SUPPLIED DATA:
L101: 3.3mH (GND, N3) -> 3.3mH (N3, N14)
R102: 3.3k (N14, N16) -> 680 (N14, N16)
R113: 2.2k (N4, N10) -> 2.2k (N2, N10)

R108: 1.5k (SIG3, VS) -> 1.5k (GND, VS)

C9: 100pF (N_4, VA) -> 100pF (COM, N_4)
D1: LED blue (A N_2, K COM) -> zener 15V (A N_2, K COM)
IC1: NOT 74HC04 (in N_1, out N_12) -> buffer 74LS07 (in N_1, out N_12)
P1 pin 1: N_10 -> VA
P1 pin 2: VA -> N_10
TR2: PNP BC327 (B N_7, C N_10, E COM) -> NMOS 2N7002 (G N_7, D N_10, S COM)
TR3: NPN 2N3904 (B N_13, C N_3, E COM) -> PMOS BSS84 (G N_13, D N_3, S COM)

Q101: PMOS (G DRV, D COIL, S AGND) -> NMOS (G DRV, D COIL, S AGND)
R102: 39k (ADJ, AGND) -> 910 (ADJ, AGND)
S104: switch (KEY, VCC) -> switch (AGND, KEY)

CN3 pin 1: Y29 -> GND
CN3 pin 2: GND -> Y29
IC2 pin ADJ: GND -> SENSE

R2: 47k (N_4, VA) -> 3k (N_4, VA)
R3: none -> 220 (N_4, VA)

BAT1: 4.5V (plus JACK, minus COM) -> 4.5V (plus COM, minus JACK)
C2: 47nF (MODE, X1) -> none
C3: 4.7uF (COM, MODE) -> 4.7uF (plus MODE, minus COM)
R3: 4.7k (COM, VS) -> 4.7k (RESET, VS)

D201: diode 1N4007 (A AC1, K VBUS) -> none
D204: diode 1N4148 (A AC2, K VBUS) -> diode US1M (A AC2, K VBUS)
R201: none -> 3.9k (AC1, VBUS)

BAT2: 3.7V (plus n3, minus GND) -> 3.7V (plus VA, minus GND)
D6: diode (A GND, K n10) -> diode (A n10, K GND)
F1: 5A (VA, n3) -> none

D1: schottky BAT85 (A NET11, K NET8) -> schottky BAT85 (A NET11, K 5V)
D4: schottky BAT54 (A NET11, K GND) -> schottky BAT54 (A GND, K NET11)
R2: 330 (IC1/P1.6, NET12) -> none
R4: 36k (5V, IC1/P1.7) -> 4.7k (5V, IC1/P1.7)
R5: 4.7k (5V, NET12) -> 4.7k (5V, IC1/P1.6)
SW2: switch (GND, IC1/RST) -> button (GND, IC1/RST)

YOUR TASK: Where a line above holds the string "MODE", copy that line.

SOLUTION TO THE PROBLEM:
C2: 47nF (MODE, X1) -> none
C3: 4.7uF (COM, MODE) -> 4.7uF (plus MODE, minus COM)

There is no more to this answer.